Problem requirements: With the pictures omitted, write out all of the listing exactly.

--- Data supplied Enclosed Below ---

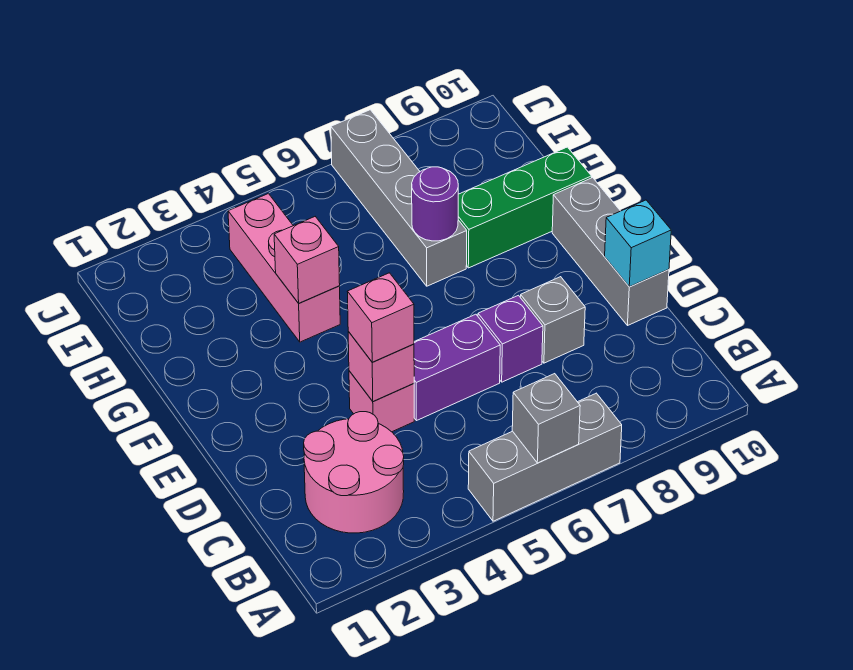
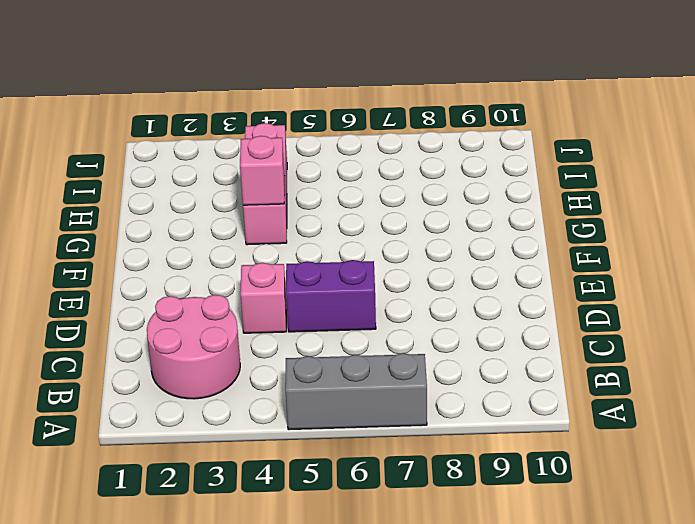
none -> purple brick D7 level 1
none -> grey brick D8 level 1
none -> grey brick D10:F10 level 1

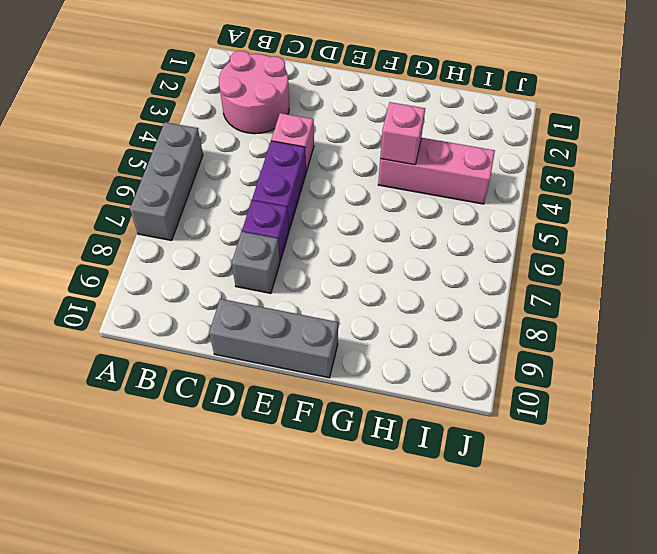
none -> grey brick G7:J7 level 1
none -> green brick G8:G10 level 1
none -> grey brick A6 level 2

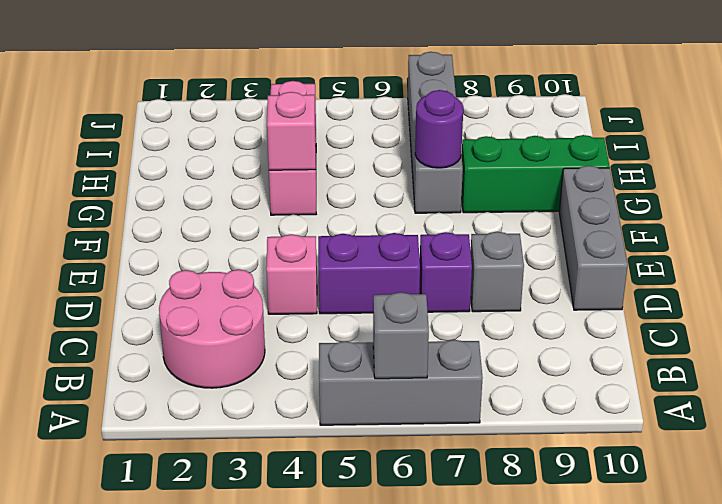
none -> pink brick D4 level 2
none -> cyan brick D10 level 2
none -> pink brick D4 level 3

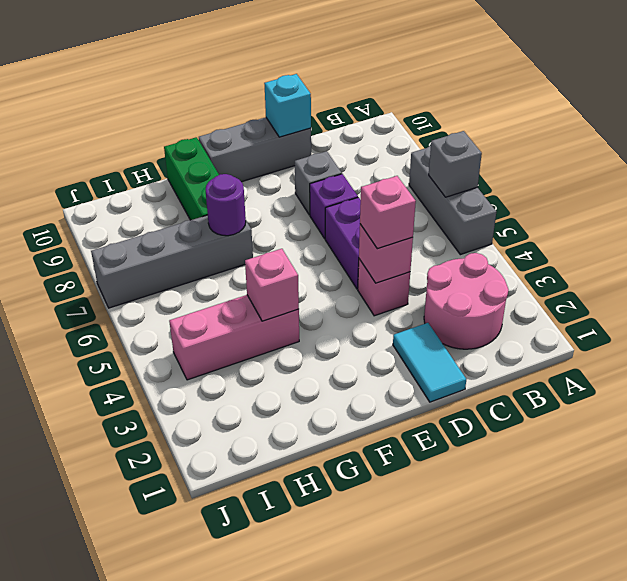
cyan tile D1:D2 level 1 -> none

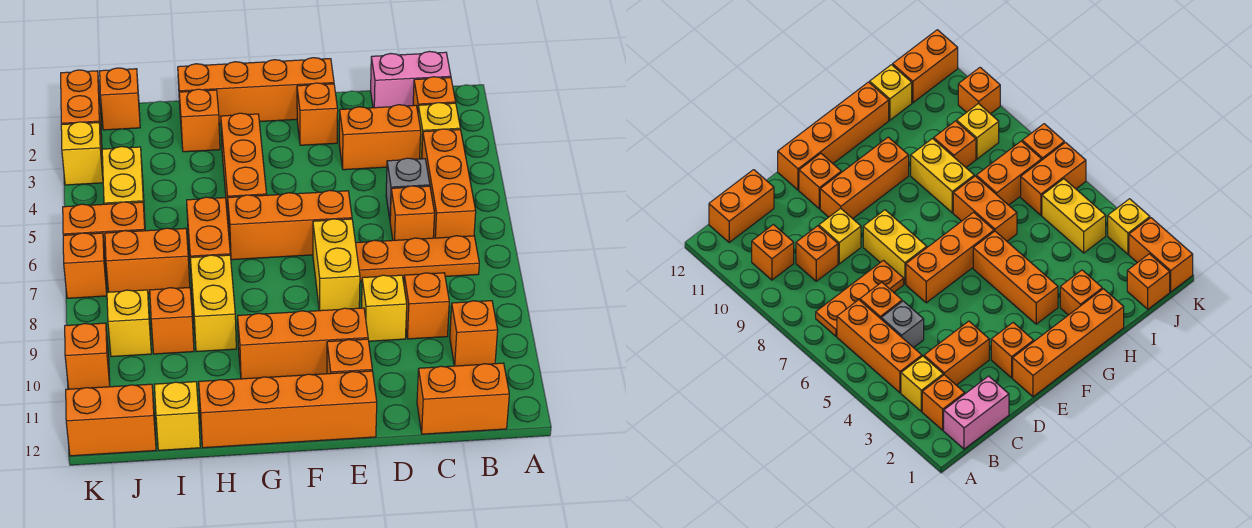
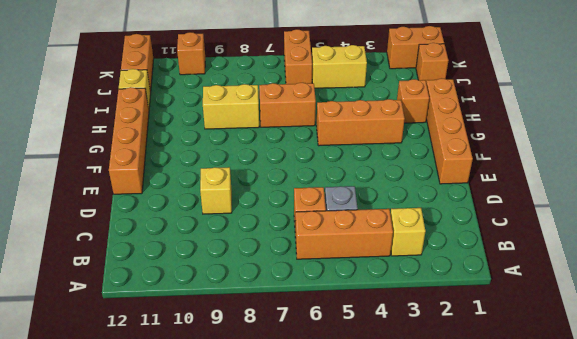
none -> pink brick B1:C1 level 1
none -> orange brick B2 level 1
none -> orange plate B7:D7 level 1
none -> orange brick B10 level 1

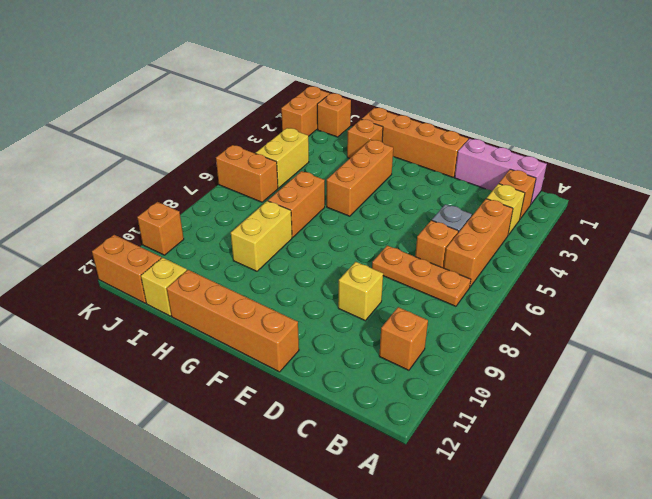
pink brick B1:D1 level 1 -> pink brick B1:C1 level 1
none -> orange brick B12:C12 level 1
none -> orange brick C3:D3 level 1
none -> orange brick C9 level 1
none -> orange brick E2 level 1

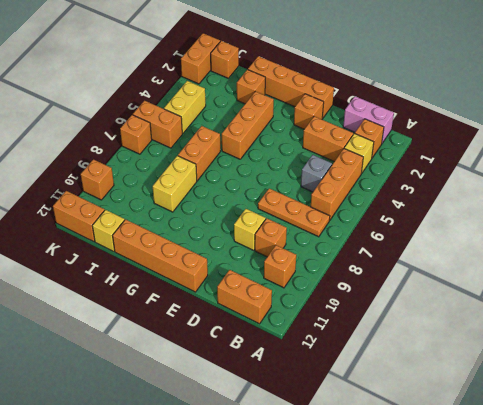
none -> orange brick C6 level 1
none -> orange brick E6:G6 level 1
none -> yellow brick E7:E8 level 1
none -> orange brick E10:G10 level 1

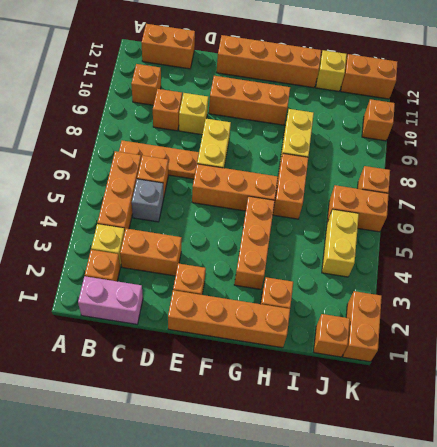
none -> orange brick E11 level 1
none -> orange brick I7:J7 level 1
none -> orange brick I9 level 1
none -> yellow brick J9 level 1

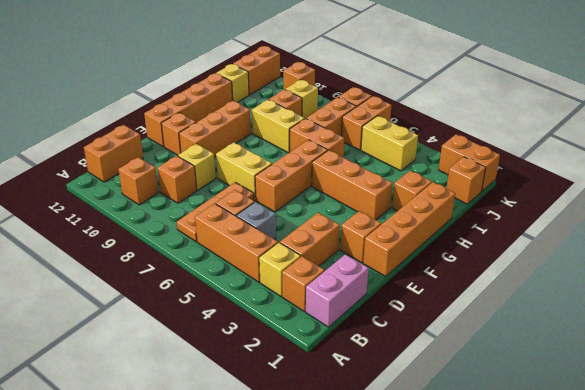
none -> yellow brick K3 level 1

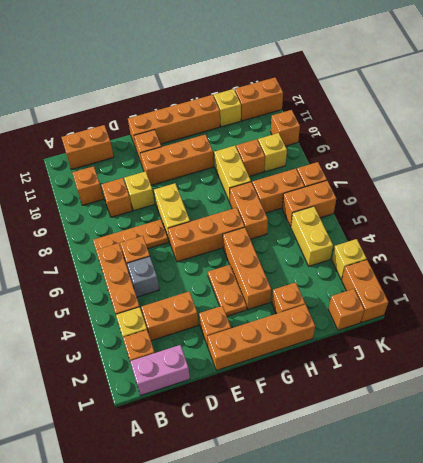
orange plate F3:F4 level 1 -> none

--- End of Enclosed Data supplied ---

Answer to this problem:
none -> purple brick D7 level 1
none -> grey brick D8 level 1
none -> grey brick D10:F10 level 1

none -> grey brick G7:J7 level 1
none -> green brick G8:G10 level 1
none -> grey brick A6 level 2

none -> pink brick D4 level 2
none -> cyan brick D10 level 2
none -> pink brick D4 level 3

cyan tile D1:D2 level 1 -> none

none -> pink brick B1:C1 level 1
none -> orange brick B2 level 1
none -> orange plate B7:D7 level 1
none -> orange brick B10 level 1

pink brick B1:D1 level 1 -> pink brick B1:C1 level 1
none -> orange brick B12:C12 level 1
none -> orange brick C3:D3 level 1
none -> orange brick C9 level 1
none -> orange brick E2 level 1

none -> orange brick C6 level 1
none -> orange brick E6:G6 level 1
none -> yellow brick E7:E8 level 1
none -> orange brick E10:G10 level 1

none -> orange brick E11 level 1
none -> orange brick I7:J7 level 1
none -> orange brick I9 level 1
none -> yellow brick J9 level 1

none -> yellow brick K3 level 1

orange plate F3:F4 level 1 -> none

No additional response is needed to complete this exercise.